◆ **Your task**:
When a record holds a picture, leave the picture out and copy everything else exactly.

________

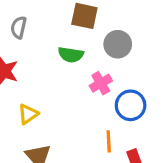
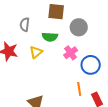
gray semicircle: (19, 27) -> (25, 25), moved
yellow triangle: (28, 114) -> (36, 52), moved

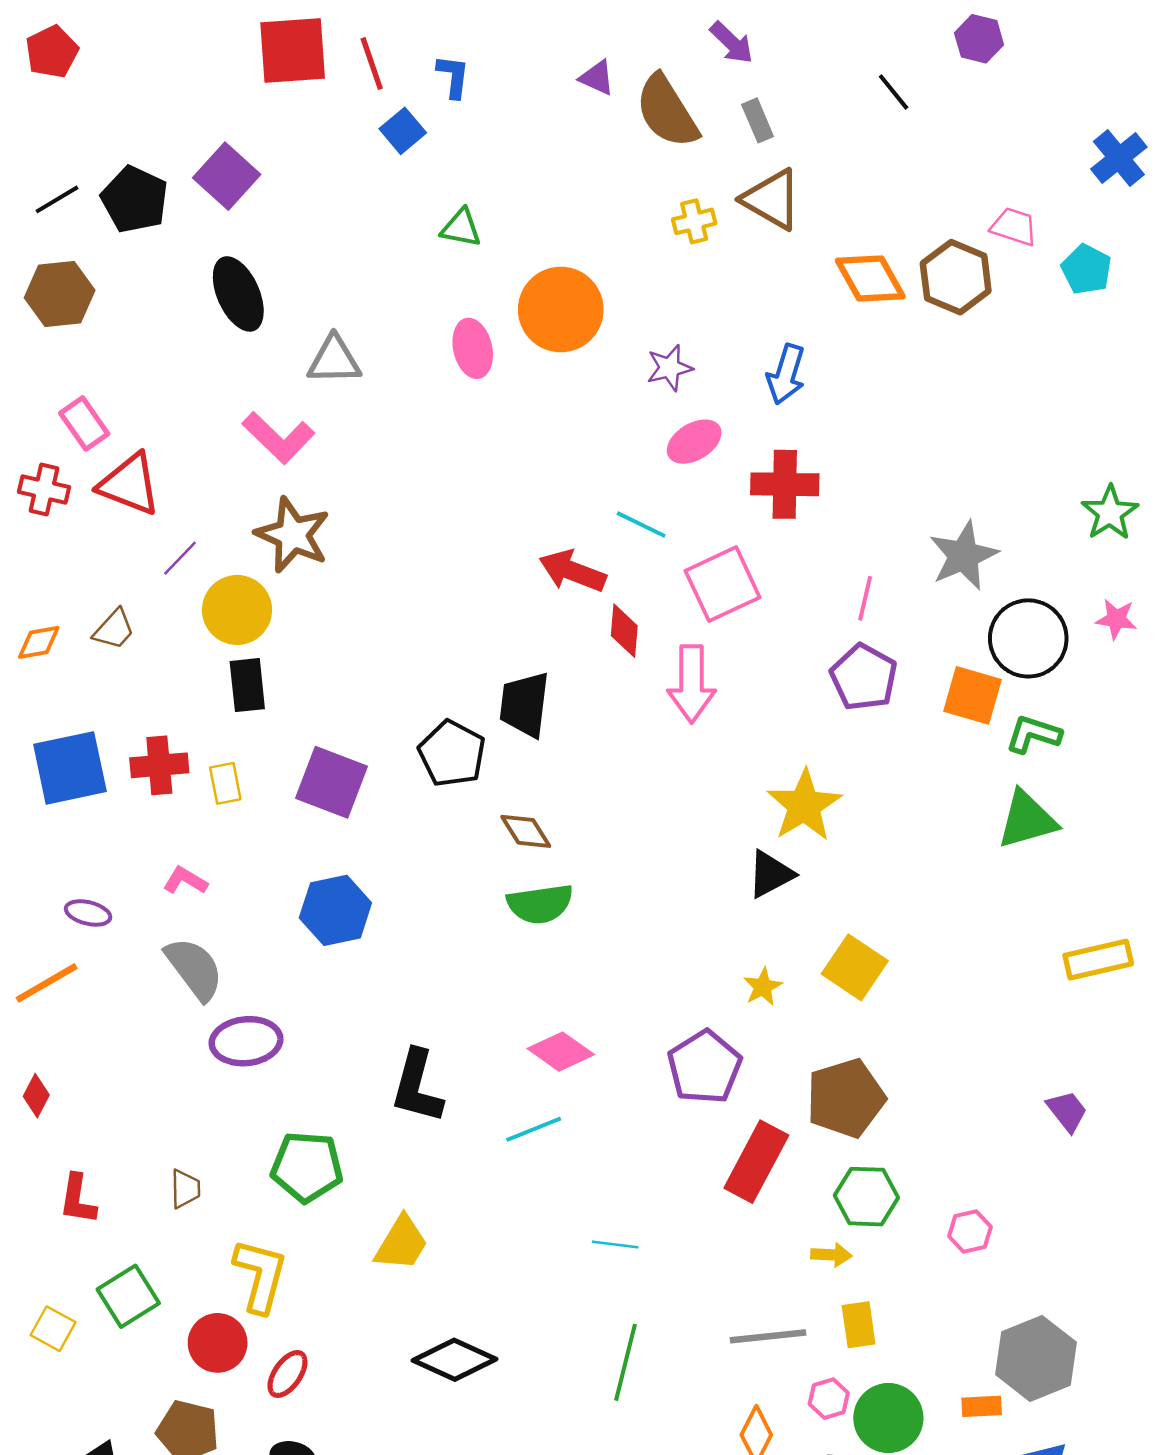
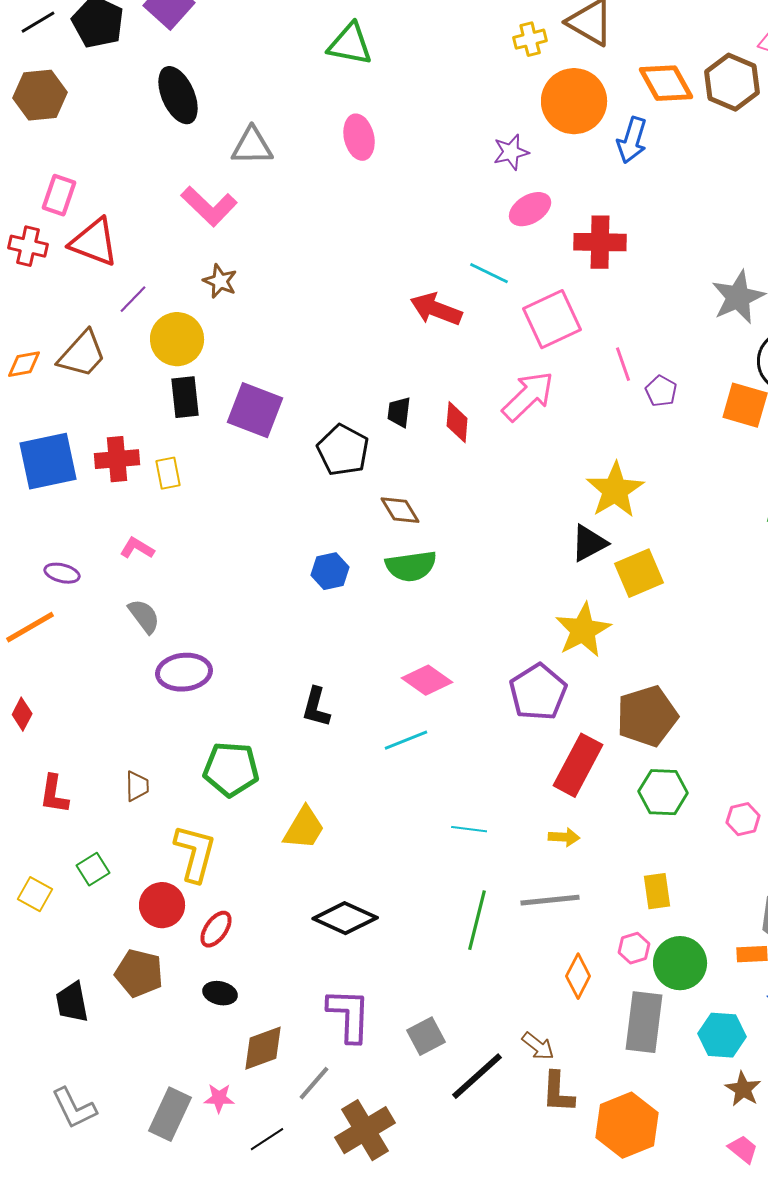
green triangle: (461, 228) -> (350, 44), size x1.4
orange circle: (561, 309) -> (574, 101), moved
blue arrow: (786, 374) -> (632, 140), moved
pink rectangle: (84, 423) -> (59, 195), turned 54
brown star: (293, 535) -> (220, 281), size x0.6
pink line: (865, 598) -> (623, 364), moved, turned -32
brown trapezoid: (114, 629) -> (82, 354), size x1.5
red diamond: (624, 631) -> (457, 422), moved
purple pentagon: (864, 677) -> (661, 391), size x0.6
pink arrow: (692, 684) -> (528, 396), turned -134
black trapezoid: (524, 704) -> (399, 412), size x0.6
purple square: (332, 782) -> (255, 410), moved
blue hexagon: (335, 910) -> (330, 571), moved, size x0.7
yellow square: (855, 967) -> (639, 573), moved, turned 33
gray semicircle: (194, 969) -> (144, 616), size x0.7
yellow star: (763, 987) -> (583, 630), size x1.8
black L-shape: (417, 1086) -> (316, 707), size x0.7
yellow arrow: (831, 1255) -> (564, 837), moved
green square: (128, 1296) -> (93, 869), size x0.7
gray line: (768, 1336) -> (550, 900), moved

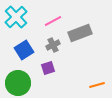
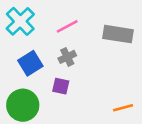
gray rectangle: (80, 33) -> (118, 34), moved, turned 30
purple square: (48, 68) -> (61, 86), turned 32

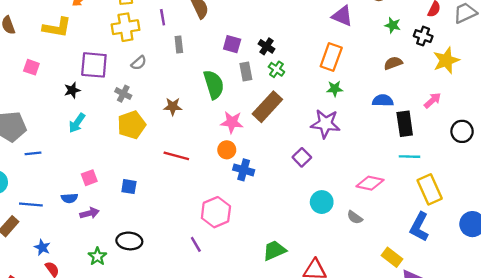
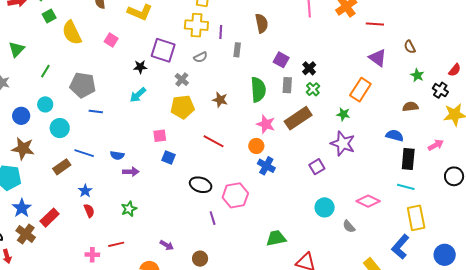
purple line: (163, 17) -> (221, 32), moved
green star: (335, 89) -> (343, 114), moved
pink square: (89, 178) -> (160, 136), moved
black ellipse: (129, 241) -> (201, 185), moved

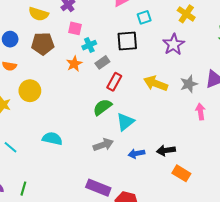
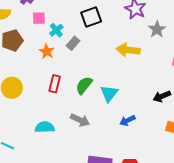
red rectangle: (114, 82) -> (55, 84), moved
gray star: (189, 84) -> (157, 29), moved
gray arrow: (103, 145) -> (80, 120), moved, turned 60
black arrow: (166, 150) -> (162, 96), moved

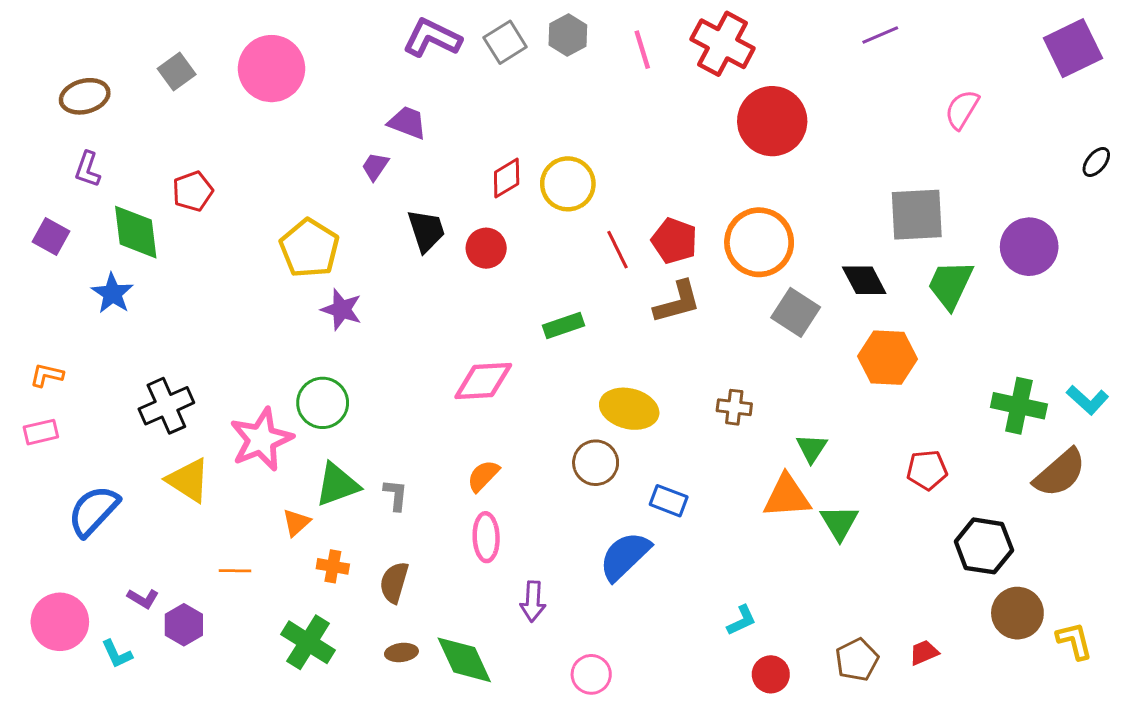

________

◆ **Answer section**:
gray semicircle: (19, 27) -> (25, 25), moved
yellow triangle: (28, 114) -> (36, 52), moved

green triangle: (461, 228) -> (350, 44), size x1.4
orange circle: (561, 309) -> (574, 101), moved
blue arrow: (786, 374) -> (632, 140), moved
pink rectangle: (84, 423) -> (59, 195), turned 54
brown star: (293, 535) -> (220, 281), size x0.6
pink line: (865, 598) -> (623, 364), moved, turned -32
brown trapezoid: (114, 629) -> (82, 354), size x1.5
red diamond: (624, 631) -> (457, 422), moved
purple pentagon: (864, 677) -> (661, 391), size x0.6
pink arrow: (692, 684) -> (528, 396), turned -134
black trapezoid: (524, 704) -> (399, 412), size x0.6
purple square: (332, 782) -> (255, 410), moved
blue hexagon: (335, 910) -> (330, 571), moved, size x0.7
yellow square: (855, 967) -> (639, 573), moved, turned 33
gray semicircle: (194, 969) -> (144, 616), size x0.7
yellow star: (763, 987) -> (583, 630), size x1.8
black L-shape: (417, 1086) -> (316, 707), size x0.7
yellow arrow: (831, 1255) -> (564, 837), moved
green square: (128, 1296) -> (93, 869), size x0.7
gray line: (768, 1336) -> (550, 900), moved

gray rectangle: (80, 33) -> (118, 34), moved, turned 30
purple square: (48, 68) -> (61, 86), turned 32

purple line: (163, 17) -> (221, 32), moved
green star: (335, 89) -> (343, 114), moved
pink square: (89, 178) -> (160, 136), moved
black ellipse: (129, 241) -> (201, 185), moved

red rectangle: (114, 82) -> (55, 84), moved
gray star: (189, 84) -> (157, 29), moved
gray arrow: (103, 145) -> (80, 120), moved, turned 60
black arrow: (166, 150) -> (162, 96), moved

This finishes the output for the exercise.